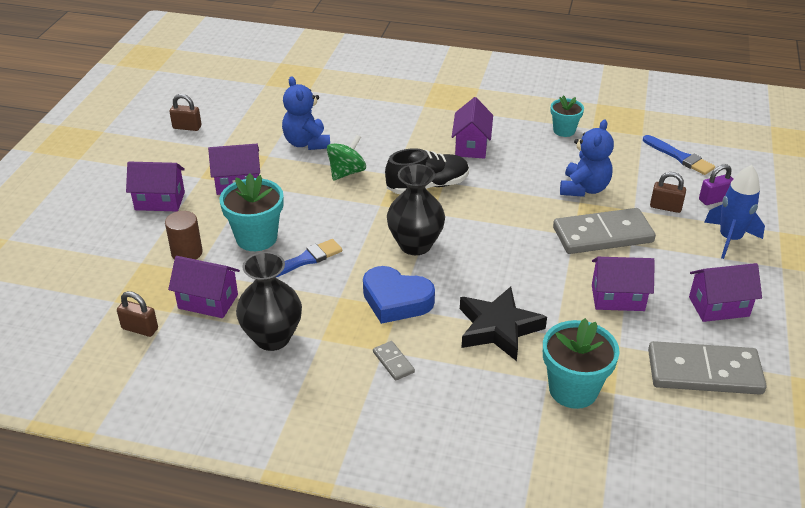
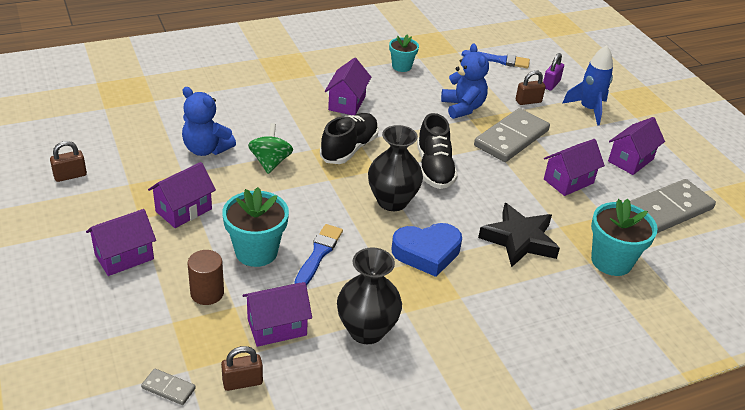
camera: 40 degrees left, 0 degrees up
(393, 362) = (478, 302): grey domino -> grey domino (168, 388)
(471, 146) = (347, 103): purple house -> purple house turned 45 degrees clockwise
(488, 232) = (434, 168): none -> black shoe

> Task instructions
Word for word, return the material above; the pictures stay out.

> Written solution
camera: 40 degrees left, 0 degrees up
(393, 362) = (478, 302): grey domino -> grey domino (168, 388)
(471, 146) = (347, 103): purple house -> purple house turned 45 degrees clockwise
(488, 232) = (434, 168): none -> black shoe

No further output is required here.